REQUIRED WORK:
Among the records below, find the line that has "grey tile N5"; from there, give the lines again exactly, and stop after the line that has "lime slope P11:P12".

RAW DATA:
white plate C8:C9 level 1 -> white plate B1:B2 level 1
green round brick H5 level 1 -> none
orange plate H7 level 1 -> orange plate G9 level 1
--
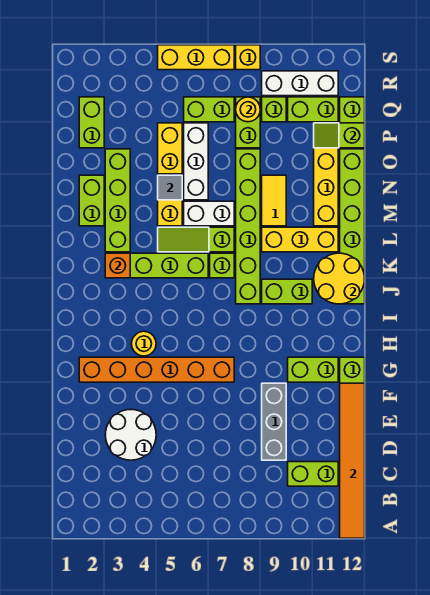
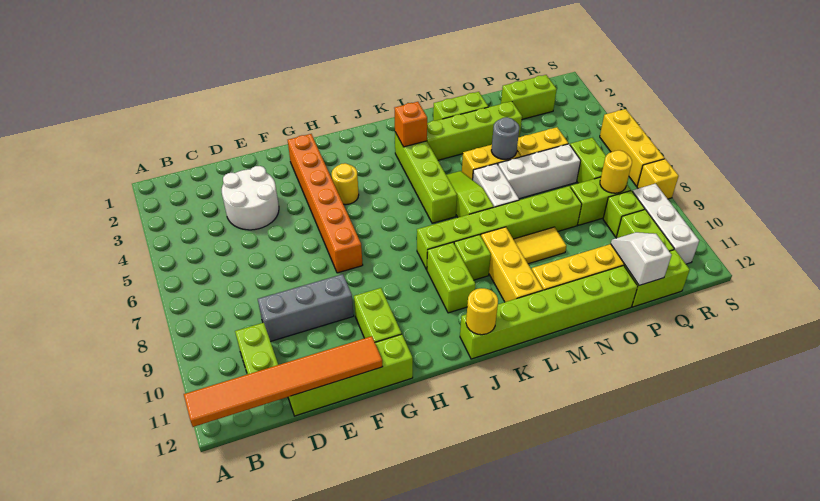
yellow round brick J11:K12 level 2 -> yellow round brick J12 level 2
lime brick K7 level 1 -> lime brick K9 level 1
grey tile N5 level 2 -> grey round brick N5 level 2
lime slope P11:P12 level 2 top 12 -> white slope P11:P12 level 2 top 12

RESPONSE:
grey tile N5 level 2 -> grey round brick N5 level 2
lime slope P11:P12 level 2 top 12 -> white slope P11:P12 level 2 top 12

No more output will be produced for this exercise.